Work to be completed — The records below are to be reproduced exactly, with every picture left out.

Supplied entries —
========================================

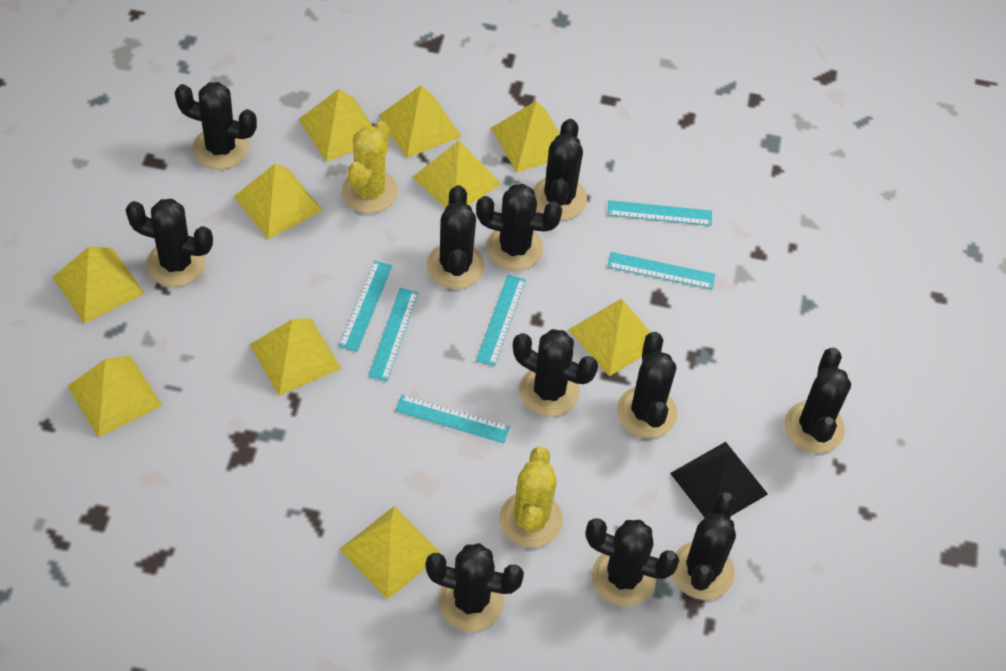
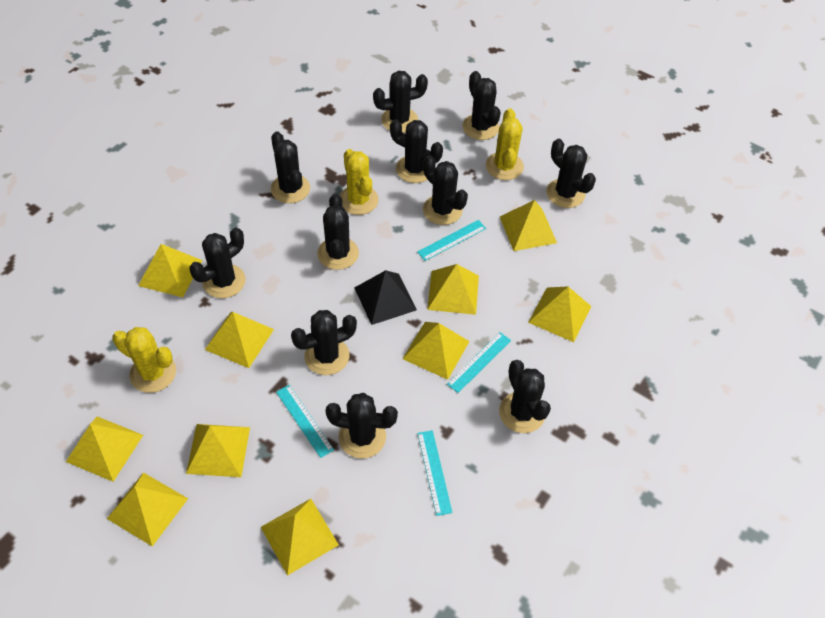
turquoise ruler: 6 -> 4
yellow cactus: 2 -> 3

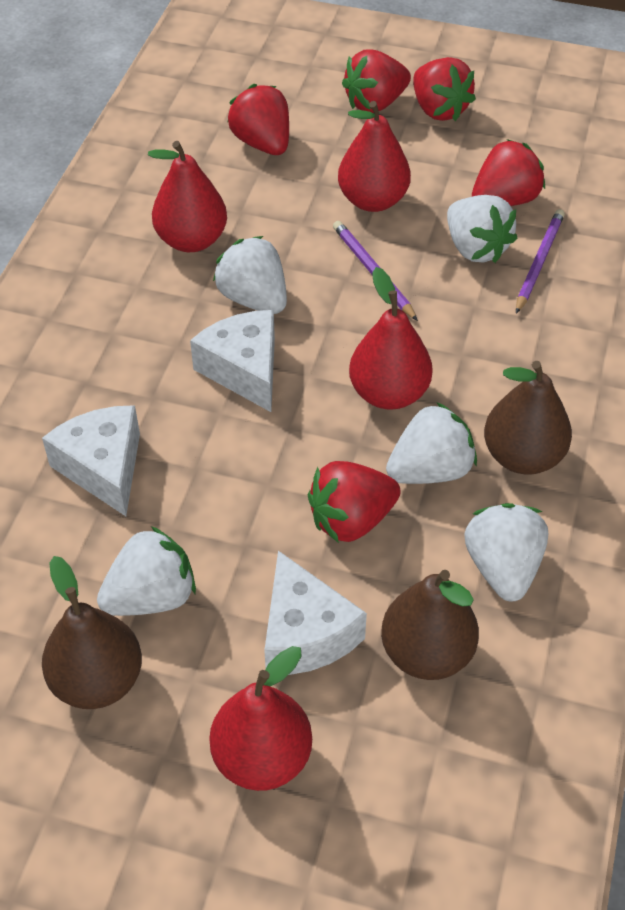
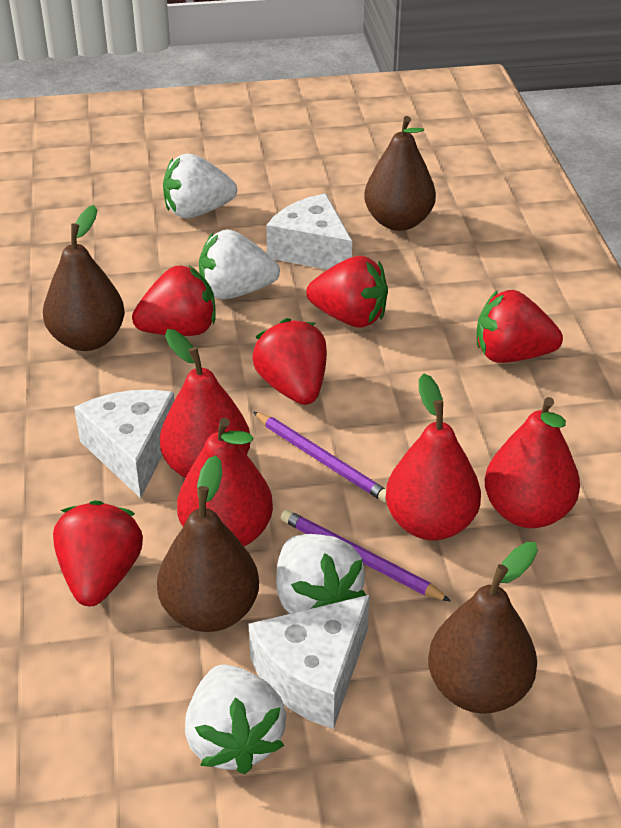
brown pear: 3 -> 4
white strawberry: 5 -> 4

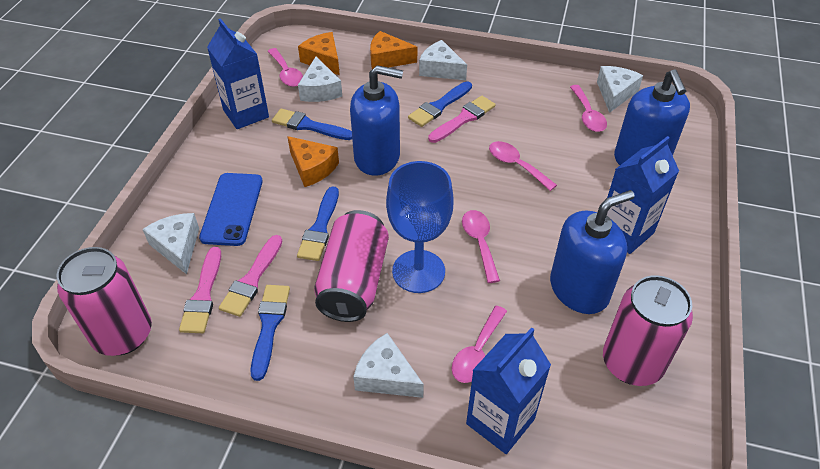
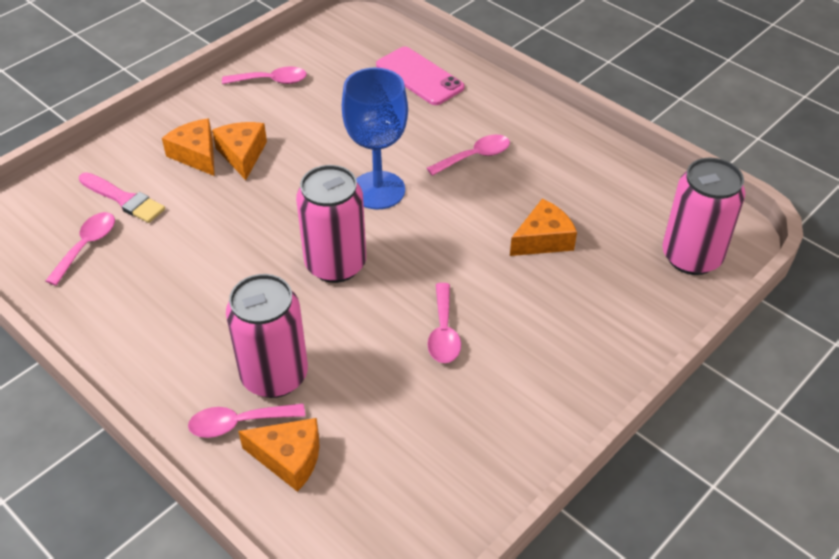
blue brush: 4 -> 0
blue carton: 3 -> 0
blue phone: 1 -> 0
blue soap dispenser: 3 -> 0
orange cheese: 3 -> 4
pink brush: 3 -> 1
pink phone: 0 -> 1
white cheese: 5 -> 0

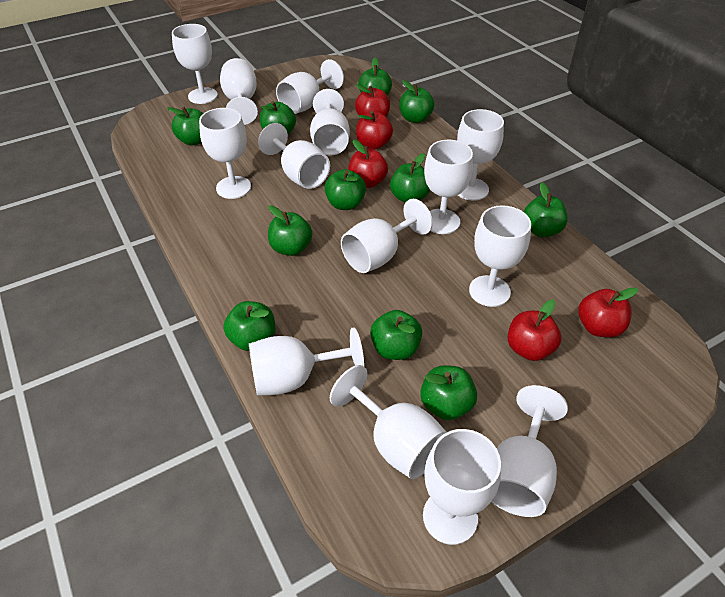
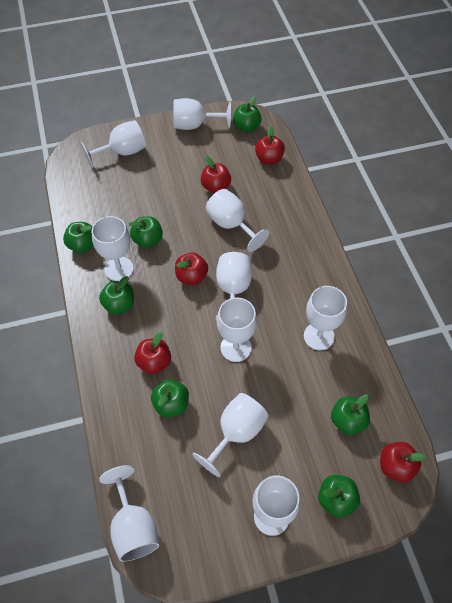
green apple: 11 -> 7
white goblet: 14 -> 10

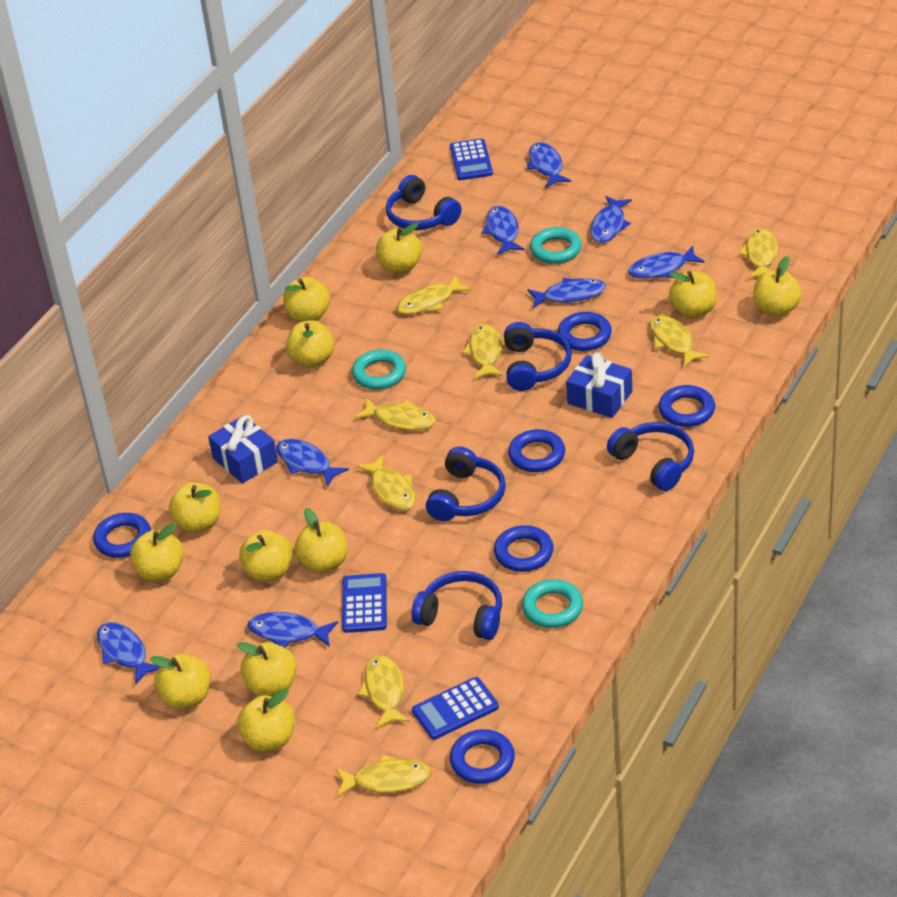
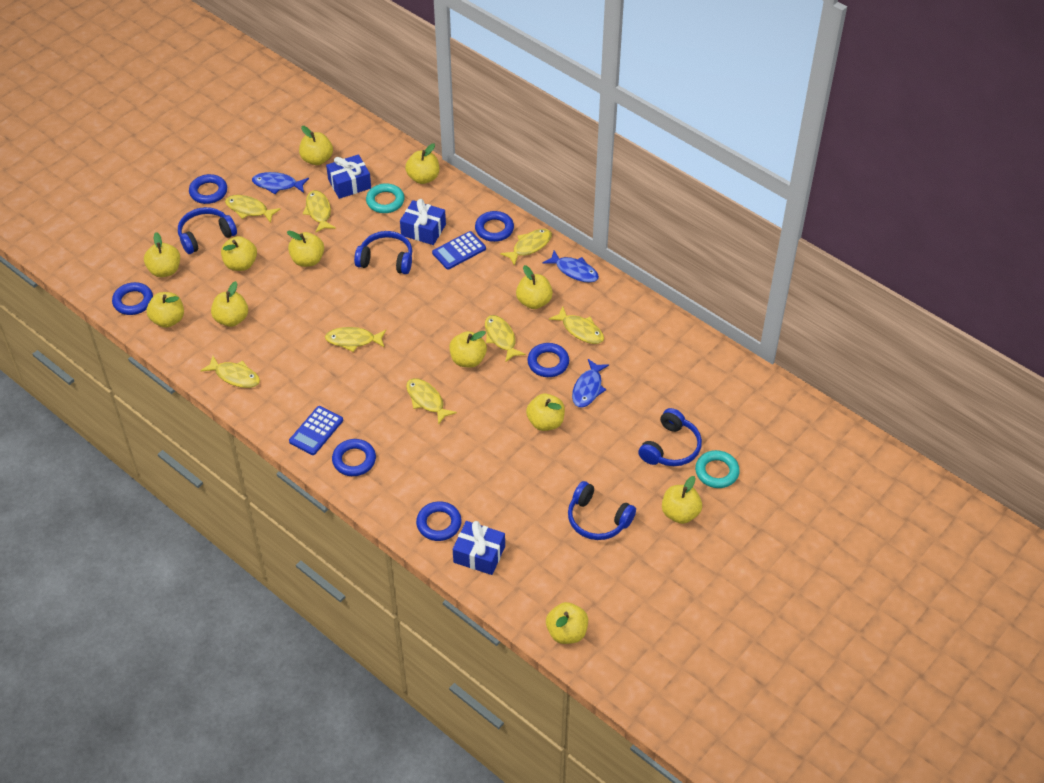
blue calculator: 3 -> 2
blue fish: 8 -> 3
blue gift: 2 -> 3
blue headphones: 5 -> 4
turquoise ring: 3 -> 2

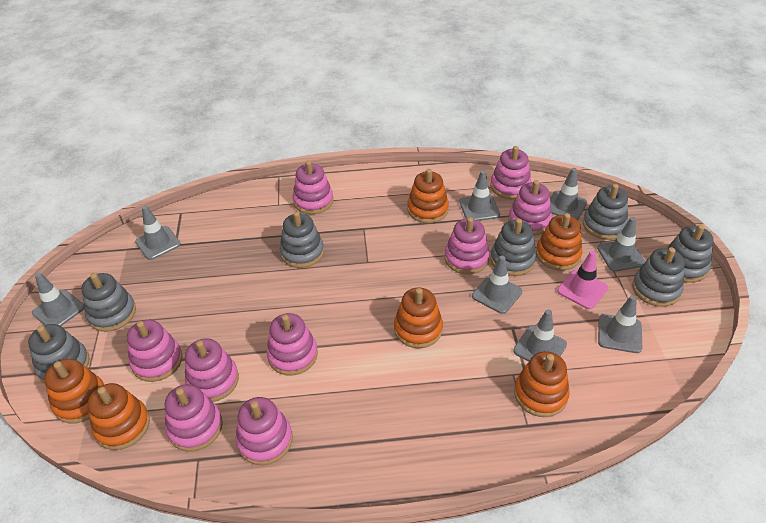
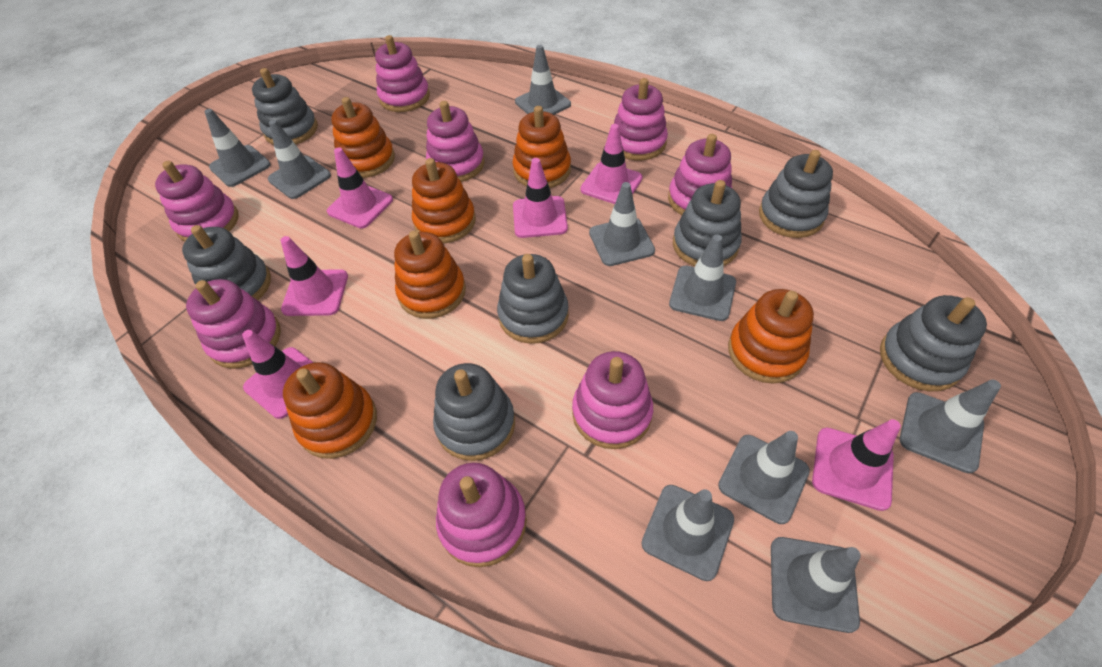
grey traffic cone: 8 -> 9
pink stacking toy: 9 -> 8
pink traffic cone: 1 -> 6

========================================

Response box —
turquoise ruler: 6 -> 4
yellow cactus: 2 -> 3

brown pear: 3 -> 4
white strawberry: 5 -> 4

blue brush: 4 -> 0
blue carton: 3 -> 0
blue phone: 1 -> 0
blue soap dispenser: 3 -> 0
orange cheese: 3 -> 4
pink brush: 3 -> 1
pink phone: 0 -> 1
white cheese: 5 -> 0

green apple: 11 -> 7
white goblet: 14 -> 10

blue calculator: 3 -> 2
blue fish: 8 -> 3
blue gift: 2 -> 3
blue headphones: 5 -> 4
turquoise ring: 3 -> 2

grey traffic cone: 8 -> 9
pink stacking toy: 9 -> 8
pink traffic cone: 1 -> 6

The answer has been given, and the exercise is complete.